**TO DO**
Go through the following data and transcribe exactly the stretch of lines from the one holding "cyan triangle: (340, 53)" to the one holding "pink triangle: (794, 264)", both included.

**GIVEN DATA**
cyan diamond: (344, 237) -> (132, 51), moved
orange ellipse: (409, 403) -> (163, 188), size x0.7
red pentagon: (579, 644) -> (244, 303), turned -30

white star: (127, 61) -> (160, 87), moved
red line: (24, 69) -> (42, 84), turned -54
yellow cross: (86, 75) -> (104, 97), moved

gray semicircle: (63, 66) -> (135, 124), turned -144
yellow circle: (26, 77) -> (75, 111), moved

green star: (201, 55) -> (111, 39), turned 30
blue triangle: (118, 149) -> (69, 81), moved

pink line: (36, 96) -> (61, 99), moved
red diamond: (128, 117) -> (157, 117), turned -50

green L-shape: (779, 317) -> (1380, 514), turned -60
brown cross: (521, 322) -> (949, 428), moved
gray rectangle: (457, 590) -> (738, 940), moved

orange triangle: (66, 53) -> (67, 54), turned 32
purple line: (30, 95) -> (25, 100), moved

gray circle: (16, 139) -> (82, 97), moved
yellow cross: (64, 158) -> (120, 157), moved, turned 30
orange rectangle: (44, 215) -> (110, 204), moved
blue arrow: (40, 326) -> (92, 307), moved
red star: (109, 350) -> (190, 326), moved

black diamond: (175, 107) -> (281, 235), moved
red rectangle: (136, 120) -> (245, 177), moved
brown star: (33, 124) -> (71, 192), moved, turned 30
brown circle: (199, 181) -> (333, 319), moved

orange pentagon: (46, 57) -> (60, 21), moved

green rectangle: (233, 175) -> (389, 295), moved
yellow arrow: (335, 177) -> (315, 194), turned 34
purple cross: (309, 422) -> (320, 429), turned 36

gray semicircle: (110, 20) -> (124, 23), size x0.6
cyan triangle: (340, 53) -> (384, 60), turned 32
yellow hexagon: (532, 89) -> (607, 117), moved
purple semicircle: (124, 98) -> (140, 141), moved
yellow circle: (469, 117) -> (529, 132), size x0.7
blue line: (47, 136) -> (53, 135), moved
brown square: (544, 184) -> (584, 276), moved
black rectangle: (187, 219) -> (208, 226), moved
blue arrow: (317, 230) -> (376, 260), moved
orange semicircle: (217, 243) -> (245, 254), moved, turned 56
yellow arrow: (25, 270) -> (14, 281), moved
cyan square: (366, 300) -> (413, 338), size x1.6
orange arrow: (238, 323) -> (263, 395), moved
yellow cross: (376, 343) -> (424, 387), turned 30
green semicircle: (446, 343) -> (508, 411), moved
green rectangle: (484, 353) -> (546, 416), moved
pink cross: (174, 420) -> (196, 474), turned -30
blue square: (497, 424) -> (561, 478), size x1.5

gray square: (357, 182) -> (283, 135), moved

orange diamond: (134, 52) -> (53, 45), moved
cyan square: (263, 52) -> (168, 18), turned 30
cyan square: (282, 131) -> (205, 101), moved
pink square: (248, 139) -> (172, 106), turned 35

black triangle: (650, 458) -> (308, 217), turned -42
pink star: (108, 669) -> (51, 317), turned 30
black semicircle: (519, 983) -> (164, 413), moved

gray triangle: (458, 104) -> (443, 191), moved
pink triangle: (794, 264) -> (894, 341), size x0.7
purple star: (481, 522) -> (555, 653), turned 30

**EXERCISE ANSWER**
cyan triangle: (340, 53) -> (384, 60), turned 32
yellow hexagon: (532, 89) -> (607, 117), moved
purple semicircle: (124, 98) -> (140, 141), moved
yellow circle: (469, 117) -> (529, 132), size x0.7
blue line: (47, 136) -> (53, 135), moved
brown square: (544, 184) -> (584, 276), moved
black rectangle: (187, 219) -> (208, 226), moved
blue arrow: (317, 230) -> (376, 260), moved
orange semicircle: (217, 243) -> (245, 254), moved, turned 56
yellow arrow: (25, 270) -> (14, 281), moved
cyan square: (366, 300) -> (413, 338), size x1.6
orange arrow: (238, 323) -> (263, 395), moved
yellow cross: (376, 343) -> (424, 387), turned 30
green semicircle: (446, 343) -> (508, 411), moved
green rectangle: (484, 353) -> (546, 416), moved
pink cross: (174, 420) -> (196, 474), turned -30
blue square: (497, 424) -> (561, 478), size x1.5

gray square: (357, 182) -> (283, 135), moved

orange diamond: (134, 52) -> (53, 45), moved
cyan square: (263, 52) -> (168, 18), turned 30
cyan square: (282, 131) -> (205, 101), moved
pink square: (248, 139) -> (172, 106), turned 35

black triangle: (650, 458) -> (308, 217), turned -42
pink star: (108, 669) -> (51, 317), turned 30
black semicircle: (519, 983) -> (164, 413), moved

gray triangle: (458, 104) -> (443, 191), moved
pink triangle: (794, 264) -> (894, 341), size x0.7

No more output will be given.